• **Problem requirements**: Return each line of the data below that contains the string "height". Case counts.

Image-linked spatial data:

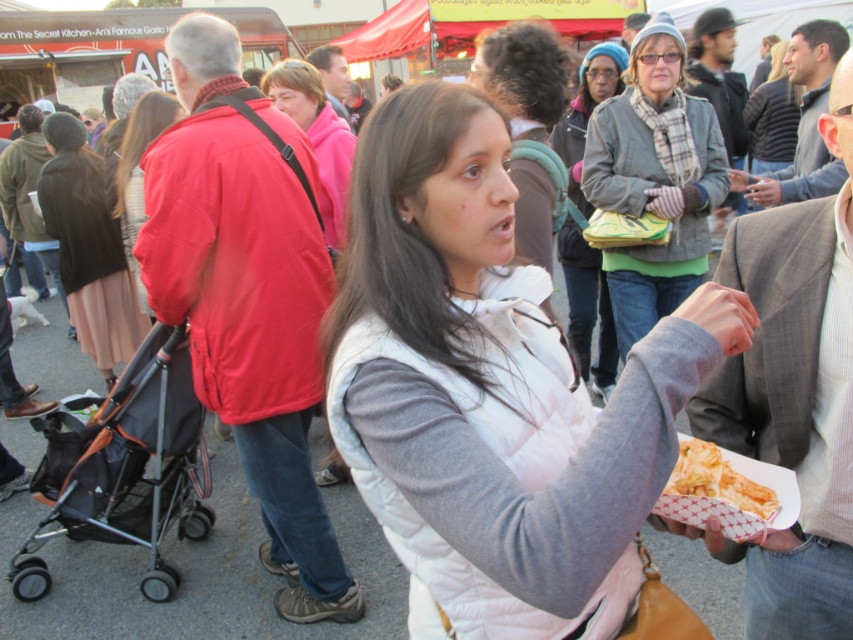
Is the position of white quilted vest at center less distant than that of gray wool scarf at upper center?

That is True.

Looking at this image, does white quilted vest at center appear over gray wool scarf at upper center?

Result: Incorrect, white quilted vest at center is not positioned above gray wool scarf at upper center.

Is point (479, 346) in front of point (645, 86)?

Yes, point (479, 346) is in front of point (645, 86).

This screenshot has width=853, height=640. I want to click on white quilted vest at center, so click(x=492, y=387).

Does gray striped shirt at center have a greater height compared to shiny paper food at center?

Yes.

Where is `gray striped shirt at center`? gray striped shirt at center is located at coordinates (793, 396).

Is gray wool scarf at upper center thinner than smooth red jacket at upper center?

No, gray wool scarf at upper center is not thinner than smooth red jacket at upper center.

Which of these two, gray wool scarf at upper center or smooth red jacket at upper center, stands shorter?

With less height is smooth red jacket at upper center.

Who is more distant from viewer, (648,328) or (334,72)?

The point (334,72) is more distant.

Locate an element on the screen. The width and height of the screenshot is (853, 640). gray wool scarf at upper center is located at coordinates (654, 180).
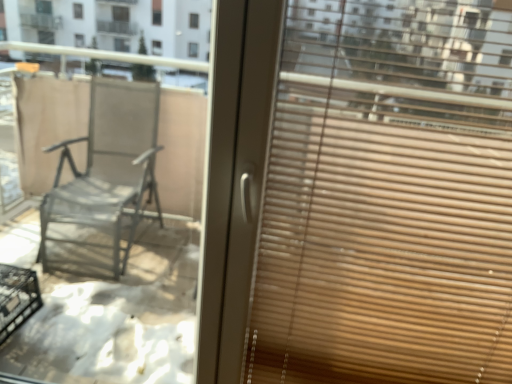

• **Final answer**:
This screenshot has width=853, height=640. I want to click on white quilted vest at center, so click(x=492, y=387).
Does gray striped shirt at center have a greater height compared to shiny paper food at center?
With less height is smooth red jacket at upper center.
Locate an element on the screen. The width and height of the screenshot is (853, 640). gray wool scarf at upper center is located at coordinates (654, 180).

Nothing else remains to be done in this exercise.